◆ TASK ITEM ◆
Everything from the line holding "M1: none -> motor 12V (MA, MB)" through the last line of the listing needs to be repeated exactly, with no other lines.

☆ ☆ ☆ ☆ ☆ ☆ ☆

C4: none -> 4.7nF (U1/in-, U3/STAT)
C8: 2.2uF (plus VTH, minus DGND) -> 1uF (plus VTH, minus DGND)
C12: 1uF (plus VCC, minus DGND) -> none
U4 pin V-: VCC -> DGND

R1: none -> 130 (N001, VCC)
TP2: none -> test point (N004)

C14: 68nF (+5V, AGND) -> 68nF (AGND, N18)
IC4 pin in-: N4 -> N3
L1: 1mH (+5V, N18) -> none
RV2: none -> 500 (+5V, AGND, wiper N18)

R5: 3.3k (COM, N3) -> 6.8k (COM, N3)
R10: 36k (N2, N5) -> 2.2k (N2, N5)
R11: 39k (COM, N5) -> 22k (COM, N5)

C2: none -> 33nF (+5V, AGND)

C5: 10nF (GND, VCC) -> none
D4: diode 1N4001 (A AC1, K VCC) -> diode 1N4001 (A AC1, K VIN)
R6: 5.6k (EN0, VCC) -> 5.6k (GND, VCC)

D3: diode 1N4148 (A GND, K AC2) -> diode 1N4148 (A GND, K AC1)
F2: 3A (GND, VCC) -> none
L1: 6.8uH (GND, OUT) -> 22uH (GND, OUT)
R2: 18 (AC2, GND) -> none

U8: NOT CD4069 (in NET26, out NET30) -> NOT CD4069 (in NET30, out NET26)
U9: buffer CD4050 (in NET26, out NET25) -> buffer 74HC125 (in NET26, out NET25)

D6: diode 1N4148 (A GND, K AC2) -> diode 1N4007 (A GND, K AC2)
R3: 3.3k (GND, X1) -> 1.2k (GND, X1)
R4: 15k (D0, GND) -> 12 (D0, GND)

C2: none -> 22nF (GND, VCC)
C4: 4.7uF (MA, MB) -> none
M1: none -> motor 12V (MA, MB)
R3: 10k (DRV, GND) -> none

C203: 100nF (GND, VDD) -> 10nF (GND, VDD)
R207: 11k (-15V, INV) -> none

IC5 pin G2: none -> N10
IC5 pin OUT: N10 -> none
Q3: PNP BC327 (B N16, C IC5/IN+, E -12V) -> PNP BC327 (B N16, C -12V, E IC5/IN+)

☆ ☆ ☆ ☆ ☆ ☆ ☆

◆ RESULT FOR THIS EXERCISE ◆
M1: none -> motor 12V (MA, MB)
R3: 10k (DRV, GND) -> none

C203: 100nF (GND, VDD) -> 10nF (GND, VDD)
R207: 11k (-15V, INV) -> none

IC5 pin G2: none -> N10
IC5 pin OUT: N10 -> none
Q3: PNP BC327 (B N16, C IC5/IN+, E -12V) -> PNP BC327 (B N16, C -12V, E IC5/IN+)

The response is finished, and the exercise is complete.